-- start of RECORDS --

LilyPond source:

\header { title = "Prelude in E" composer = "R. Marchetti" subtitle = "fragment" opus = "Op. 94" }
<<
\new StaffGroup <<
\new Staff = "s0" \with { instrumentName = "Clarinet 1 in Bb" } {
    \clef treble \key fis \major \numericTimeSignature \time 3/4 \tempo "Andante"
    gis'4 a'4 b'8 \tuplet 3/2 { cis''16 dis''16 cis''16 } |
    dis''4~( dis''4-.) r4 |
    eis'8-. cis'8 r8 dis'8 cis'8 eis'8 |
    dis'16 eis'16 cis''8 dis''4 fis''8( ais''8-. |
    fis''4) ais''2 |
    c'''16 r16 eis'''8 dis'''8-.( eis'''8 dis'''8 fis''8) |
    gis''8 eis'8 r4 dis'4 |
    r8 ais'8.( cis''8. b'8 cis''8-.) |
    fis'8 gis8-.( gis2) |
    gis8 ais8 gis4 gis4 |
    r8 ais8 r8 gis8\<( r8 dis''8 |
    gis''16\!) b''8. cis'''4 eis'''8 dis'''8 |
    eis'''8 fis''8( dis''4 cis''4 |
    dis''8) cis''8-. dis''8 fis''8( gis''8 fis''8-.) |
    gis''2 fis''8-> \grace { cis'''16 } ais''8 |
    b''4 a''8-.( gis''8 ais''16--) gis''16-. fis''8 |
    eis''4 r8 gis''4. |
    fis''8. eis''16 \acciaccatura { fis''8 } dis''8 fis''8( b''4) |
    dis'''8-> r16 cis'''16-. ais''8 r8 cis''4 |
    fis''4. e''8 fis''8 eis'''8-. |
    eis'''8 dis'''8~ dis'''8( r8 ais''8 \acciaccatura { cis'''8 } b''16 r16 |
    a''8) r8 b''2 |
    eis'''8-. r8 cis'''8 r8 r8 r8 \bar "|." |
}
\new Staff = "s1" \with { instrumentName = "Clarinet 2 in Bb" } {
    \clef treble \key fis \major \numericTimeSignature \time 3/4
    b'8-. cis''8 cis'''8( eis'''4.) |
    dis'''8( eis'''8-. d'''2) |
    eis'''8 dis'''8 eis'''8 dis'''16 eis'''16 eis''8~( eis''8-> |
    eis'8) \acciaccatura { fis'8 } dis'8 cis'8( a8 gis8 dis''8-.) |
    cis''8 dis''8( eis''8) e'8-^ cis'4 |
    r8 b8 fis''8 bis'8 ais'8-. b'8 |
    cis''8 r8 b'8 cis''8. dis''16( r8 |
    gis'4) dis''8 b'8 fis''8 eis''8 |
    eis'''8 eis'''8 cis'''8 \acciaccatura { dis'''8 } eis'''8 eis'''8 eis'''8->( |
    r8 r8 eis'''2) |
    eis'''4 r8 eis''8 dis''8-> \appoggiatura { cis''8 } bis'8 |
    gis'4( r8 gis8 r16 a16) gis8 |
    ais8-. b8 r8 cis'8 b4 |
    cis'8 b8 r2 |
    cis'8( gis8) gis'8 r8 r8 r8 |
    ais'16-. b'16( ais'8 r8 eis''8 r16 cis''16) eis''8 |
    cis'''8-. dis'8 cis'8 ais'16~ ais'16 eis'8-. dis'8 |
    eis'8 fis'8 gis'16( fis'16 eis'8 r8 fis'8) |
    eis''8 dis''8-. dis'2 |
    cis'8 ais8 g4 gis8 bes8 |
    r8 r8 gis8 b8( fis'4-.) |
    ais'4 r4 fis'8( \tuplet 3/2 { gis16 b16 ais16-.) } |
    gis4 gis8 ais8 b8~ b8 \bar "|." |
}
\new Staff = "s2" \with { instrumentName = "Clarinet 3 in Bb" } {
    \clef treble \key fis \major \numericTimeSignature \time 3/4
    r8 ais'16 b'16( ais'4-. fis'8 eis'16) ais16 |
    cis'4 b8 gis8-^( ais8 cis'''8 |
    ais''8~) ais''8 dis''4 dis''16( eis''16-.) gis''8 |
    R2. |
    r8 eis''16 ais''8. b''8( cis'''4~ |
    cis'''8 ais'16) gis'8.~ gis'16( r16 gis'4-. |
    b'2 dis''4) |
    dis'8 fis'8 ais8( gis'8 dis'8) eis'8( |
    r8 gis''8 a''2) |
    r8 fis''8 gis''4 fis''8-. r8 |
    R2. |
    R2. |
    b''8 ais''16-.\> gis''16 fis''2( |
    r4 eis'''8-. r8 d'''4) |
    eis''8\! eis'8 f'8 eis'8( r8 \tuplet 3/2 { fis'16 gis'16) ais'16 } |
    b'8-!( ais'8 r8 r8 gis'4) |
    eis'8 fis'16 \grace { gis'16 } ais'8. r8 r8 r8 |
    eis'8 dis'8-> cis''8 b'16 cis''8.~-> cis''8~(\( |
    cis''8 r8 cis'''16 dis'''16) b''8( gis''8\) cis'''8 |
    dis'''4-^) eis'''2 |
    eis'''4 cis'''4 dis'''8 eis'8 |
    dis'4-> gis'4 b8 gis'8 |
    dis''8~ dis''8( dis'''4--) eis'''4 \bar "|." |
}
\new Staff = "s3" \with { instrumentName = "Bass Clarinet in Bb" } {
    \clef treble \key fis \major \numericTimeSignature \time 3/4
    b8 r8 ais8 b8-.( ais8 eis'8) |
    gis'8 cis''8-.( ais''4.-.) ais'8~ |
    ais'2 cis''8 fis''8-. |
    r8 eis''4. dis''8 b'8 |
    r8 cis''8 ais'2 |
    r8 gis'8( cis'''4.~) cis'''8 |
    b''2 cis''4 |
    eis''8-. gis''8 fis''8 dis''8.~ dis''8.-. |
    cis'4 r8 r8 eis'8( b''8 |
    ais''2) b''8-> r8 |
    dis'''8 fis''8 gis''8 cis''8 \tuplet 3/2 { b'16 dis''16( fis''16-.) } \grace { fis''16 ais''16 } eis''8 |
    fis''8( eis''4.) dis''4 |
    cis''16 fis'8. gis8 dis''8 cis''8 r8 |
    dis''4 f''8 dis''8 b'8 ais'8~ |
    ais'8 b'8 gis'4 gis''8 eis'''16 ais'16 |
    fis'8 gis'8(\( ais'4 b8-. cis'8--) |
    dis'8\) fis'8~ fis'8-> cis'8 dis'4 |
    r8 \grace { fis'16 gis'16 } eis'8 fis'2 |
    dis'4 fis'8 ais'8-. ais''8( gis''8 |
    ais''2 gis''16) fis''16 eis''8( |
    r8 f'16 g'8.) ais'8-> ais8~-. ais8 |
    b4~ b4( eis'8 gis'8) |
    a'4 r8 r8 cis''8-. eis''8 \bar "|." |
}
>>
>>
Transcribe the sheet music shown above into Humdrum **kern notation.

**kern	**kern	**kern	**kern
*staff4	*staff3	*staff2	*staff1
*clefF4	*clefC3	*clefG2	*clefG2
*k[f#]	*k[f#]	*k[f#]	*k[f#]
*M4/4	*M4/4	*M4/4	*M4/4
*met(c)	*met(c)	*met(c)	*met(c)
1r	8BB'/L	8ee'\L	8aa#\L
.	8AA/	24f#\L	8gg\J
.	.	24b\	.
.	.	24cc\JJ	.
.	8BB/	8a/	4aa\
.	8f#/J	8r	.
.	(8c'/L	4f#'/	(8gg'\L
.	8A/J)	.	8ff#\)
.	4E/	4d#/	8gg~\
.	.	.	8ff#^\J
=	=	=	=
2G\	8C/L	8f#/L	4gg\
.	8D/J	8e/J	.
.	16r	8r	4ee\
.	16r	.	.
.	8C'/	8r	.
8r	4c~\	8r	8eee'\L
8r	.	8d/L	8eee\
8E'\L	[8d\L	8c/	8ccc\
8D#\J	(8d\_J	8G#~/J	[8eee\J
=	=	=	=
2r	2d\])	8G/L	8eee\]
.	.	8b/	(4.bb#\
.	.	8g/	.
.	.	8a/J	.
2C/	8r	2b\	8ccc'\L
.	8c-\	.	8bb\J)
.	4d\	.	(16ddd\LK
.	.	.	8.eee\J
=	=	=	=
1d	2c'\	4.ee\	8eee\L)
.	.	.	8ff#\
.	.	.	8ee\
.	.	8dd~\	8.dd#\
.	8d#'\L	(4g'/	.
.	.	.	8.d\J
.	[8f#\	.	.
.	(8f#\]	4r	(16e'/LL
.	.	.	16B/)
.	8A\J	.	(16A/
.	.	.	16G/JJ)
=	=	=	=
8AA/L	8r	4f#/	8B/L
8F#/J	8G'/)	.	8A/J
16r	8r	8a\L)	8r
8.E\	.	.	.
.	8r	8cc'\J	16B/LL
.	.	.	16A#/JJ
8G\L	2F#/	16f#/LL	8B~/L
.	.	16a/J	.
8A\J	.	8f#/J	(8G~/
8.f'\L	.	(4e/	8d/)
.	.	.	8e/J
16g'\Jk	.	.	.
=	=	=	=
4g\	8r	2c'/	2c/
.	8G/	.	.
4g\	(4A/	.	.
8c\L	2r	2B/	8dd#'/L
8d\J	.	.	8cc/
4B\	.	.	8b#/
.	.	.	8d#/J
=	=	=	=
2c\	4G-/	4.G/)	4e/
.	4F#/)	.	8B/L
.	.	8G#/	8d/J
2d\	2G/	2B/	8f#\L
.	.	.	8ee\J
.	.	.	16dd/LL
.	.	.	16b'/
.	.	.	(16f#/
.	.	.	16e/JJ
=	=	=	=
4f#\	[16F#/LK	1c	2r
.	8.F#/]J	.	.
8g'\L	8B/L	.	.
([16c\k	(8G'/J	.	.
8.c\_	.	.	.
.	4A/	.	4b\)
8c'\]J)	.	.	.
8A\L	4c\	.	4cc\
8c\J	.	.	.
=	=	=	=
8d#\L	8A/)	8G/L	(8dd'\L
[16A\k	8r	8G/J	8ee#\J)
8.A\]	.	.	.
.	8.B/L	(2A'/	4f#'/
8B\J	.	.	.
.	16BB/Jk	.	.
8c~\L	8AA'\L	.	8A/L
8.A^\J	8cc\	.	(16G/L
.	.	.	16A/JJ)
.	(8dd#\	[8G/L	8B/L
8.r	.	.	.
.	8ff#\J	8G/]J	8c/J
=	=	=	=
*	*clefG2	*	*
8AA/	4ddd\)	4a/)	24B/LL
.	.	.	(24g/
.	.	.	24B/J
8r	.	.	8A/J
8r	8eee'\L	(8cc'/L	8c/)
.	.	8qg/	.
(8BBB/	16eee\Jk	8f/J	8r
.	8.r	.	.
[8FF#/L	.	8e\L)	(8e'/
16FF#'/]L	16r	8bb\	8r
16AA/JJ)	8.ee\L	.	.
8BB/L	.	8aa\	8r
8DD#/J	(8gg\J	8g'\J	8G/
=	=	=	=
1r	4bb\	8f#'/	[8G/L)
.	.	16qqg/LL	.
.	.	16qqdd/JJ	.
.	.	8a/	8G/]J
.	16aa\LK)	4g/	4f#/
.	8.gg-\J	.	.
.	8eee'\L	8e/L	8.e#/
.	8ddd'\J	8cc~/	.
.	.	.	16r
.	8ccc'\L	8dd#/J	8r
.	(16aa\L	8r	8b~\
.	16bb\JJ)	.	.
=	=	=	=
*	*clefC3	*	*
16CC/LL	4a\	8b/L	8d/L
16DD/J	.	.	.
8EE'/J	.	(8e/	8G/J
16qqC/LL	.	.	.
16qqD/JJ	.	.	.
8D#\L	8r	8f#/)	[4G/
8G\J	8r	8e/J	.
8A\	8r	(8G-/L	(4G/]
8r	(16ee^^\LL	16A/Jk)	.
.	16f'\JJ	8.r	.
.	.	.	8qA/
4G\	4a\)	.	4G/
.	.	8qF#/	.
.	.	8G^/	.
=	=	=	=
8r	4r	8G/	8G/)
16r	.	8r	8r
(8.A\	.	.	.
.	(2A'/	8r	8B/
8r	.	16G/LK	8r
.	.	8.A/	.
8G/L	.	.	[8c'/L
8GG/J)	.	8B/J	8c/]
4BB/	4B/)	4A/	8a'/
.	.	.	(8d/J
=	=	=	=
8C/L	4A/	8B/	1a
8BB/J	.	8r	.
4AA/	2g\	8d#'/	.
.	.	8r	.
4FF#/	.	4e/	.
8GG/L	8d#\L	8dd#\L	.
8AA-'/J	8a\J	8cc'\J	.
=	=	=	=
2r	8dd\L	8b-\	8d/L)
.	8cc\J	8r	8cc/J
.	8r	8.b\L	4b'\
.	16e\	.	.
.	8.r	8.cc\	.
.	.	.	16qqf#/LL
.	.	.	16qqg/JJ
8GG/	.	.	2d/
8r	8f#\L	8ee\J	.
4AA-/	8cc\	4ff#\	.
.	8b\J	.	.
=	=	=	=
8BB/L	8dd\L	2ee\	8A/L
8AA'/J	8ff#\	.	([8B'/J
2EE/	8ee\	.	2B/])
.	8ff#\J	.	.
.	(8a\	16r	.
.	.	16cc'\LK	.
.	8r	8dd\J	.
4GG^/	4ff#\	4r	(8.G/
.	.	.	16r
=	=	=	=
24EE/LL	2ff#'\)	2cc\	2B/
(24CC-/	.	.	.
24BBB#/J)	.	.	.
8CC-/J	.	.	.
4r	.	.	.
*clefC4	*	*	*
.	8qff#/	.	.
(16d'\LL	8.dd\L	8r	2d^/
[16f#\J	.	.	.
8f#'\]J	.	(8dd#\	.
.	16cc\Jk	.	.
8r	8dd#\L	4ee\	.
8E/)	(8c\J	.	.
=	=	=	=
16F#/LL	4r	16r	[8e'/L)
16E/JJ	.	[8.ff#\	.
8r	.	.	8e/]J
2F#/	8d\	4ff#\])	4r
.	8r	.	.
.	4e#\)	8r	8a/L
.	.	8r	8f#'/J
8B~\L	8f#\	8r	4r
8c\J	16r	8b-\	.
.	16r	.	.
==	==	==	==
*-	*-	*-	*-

-- end of RECORDS --

◆ WHAT YOU NEED TO DO
List every line in the material above that contains the string "kern", reproducing each such line in full.

◆ FULL ANSWER
Transcribe the sheet music shown above into Humdrum **kern notation.
**kern	**kern	**kern	**kern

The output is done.